### [Work item]
From the line that contains "op=exchanged; was=yellow mushroom;" through the closing line of the entries, write out each line exactly; pictures stay out.

### [Given entries]
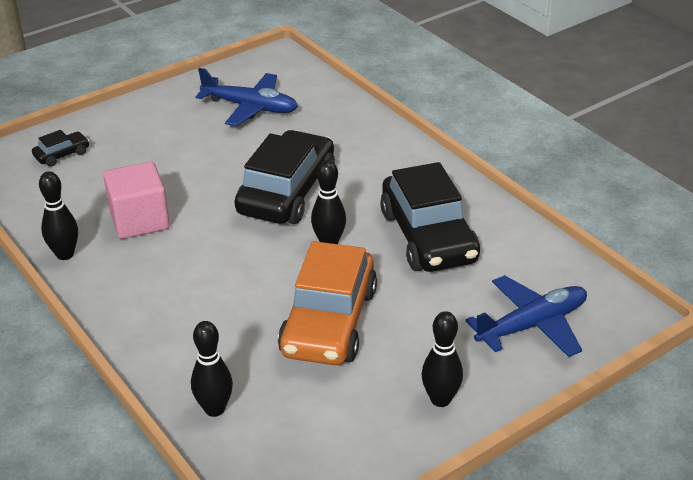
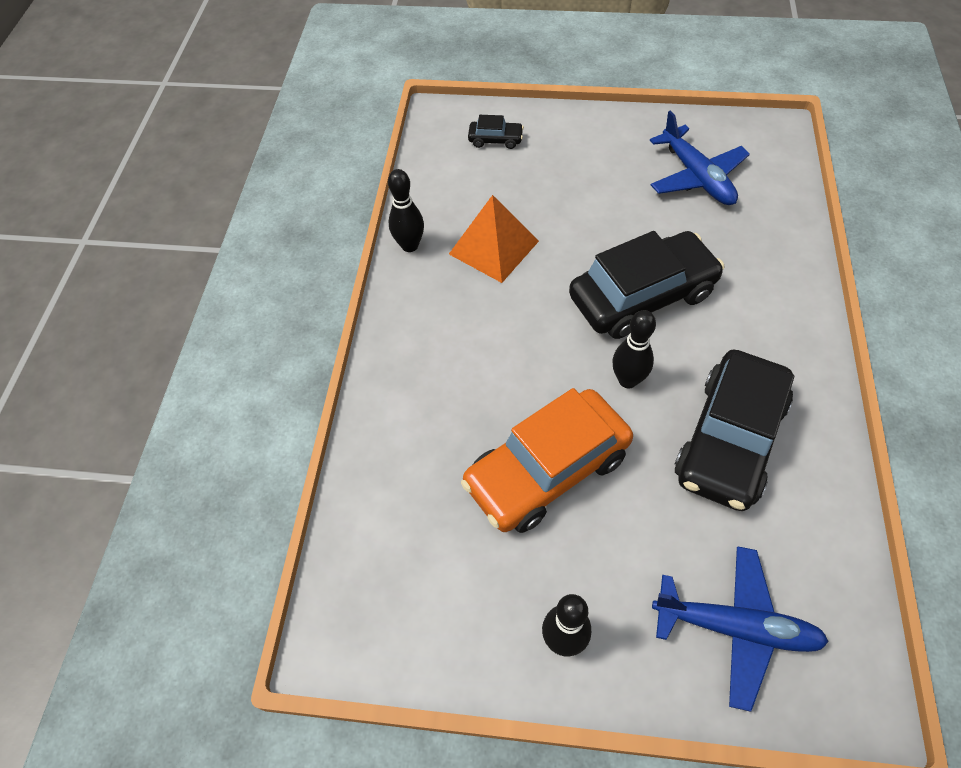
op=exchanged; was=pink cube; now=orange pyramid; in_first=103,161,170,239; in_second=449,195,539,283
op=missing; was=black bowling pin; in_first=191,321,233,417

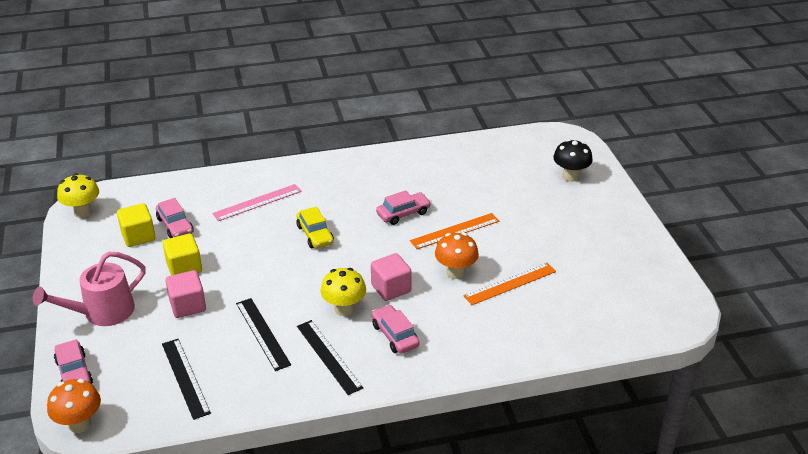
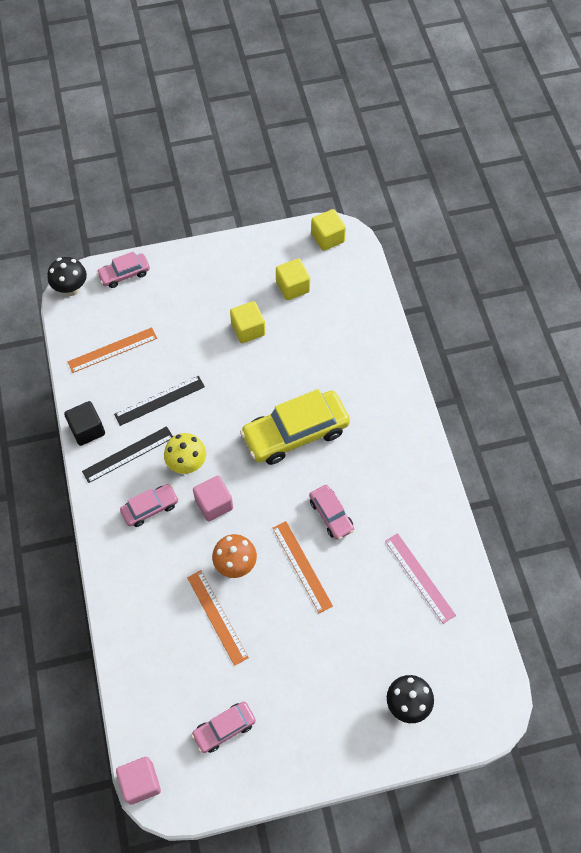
op=colour; was=orange mushroom; now=black mushroom; in_first=47,379,101,433; in_second=48,257,87,296
op=appeared; now=black cube; in_second=64,401,105,446
op=colour; was=black ruler; now=orange ruler; in_first=162,339,211,420; in_second=68,327,157,373
op=relocated; was=pink cube; in_first=165,270,206,318; in_second=116,757,161,805
op=relocated; was=pink car; in_first=156,198,194,238; in_second=191,702,256,753
op=size; was=yellow car; in_first=296,206,334,249; in_second=240,389,350,465; ratio=1.91
op=exchanged; was=yellow mushroom; now=yellow cube; in_first=57,173,99,218; in_second=311,209,346,251
op=relocated; was=pink ruler; in_first=212,184,302,221; in_second=385,533,456,624
op=missing; was=pink watering can; in_first=33,252,146,326

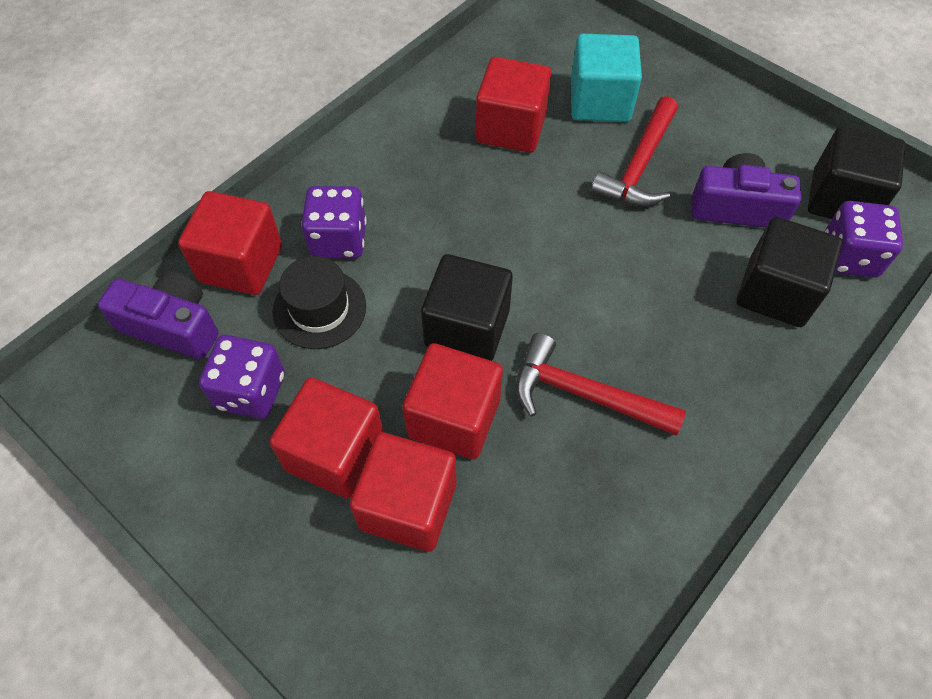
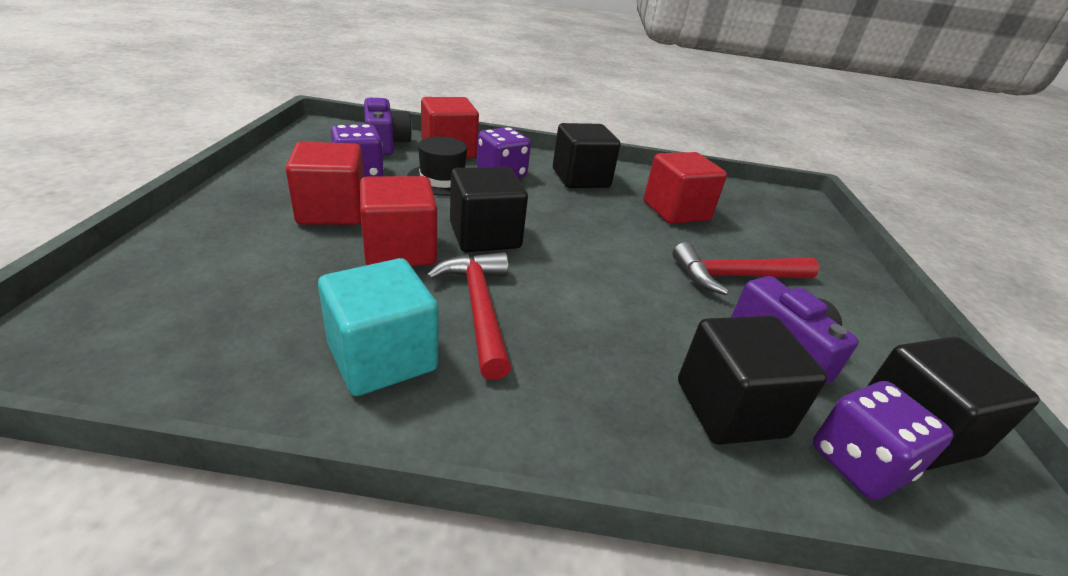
op=relocated; was=turquoise cube; in_first=571,34,642,122; in_second=318,258,439,396
op=appeared; now=black cube; in_second=553,123,620,188
op=missing; was=red cube; in_first=350,432,456,552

### [Written answer]
op=exchanged; was=yellow mushroom; now=yellow cube; in_first=57,173,99,218; in_second=311,209,346,251
op=relocated; was=pink ruler; in_first=212,184,302,221; in_second=385,533,456,624
op=missing; was=pink watering can; in_first=33,252,146,326

op=relocated; was=turquoise cube; in_first=571,34,642,122; in_second=318,258,439,396
op=appeared; now=black cube; in_second=553,123,620,188
op=missing; was=red cube; in_first=350,432,456,552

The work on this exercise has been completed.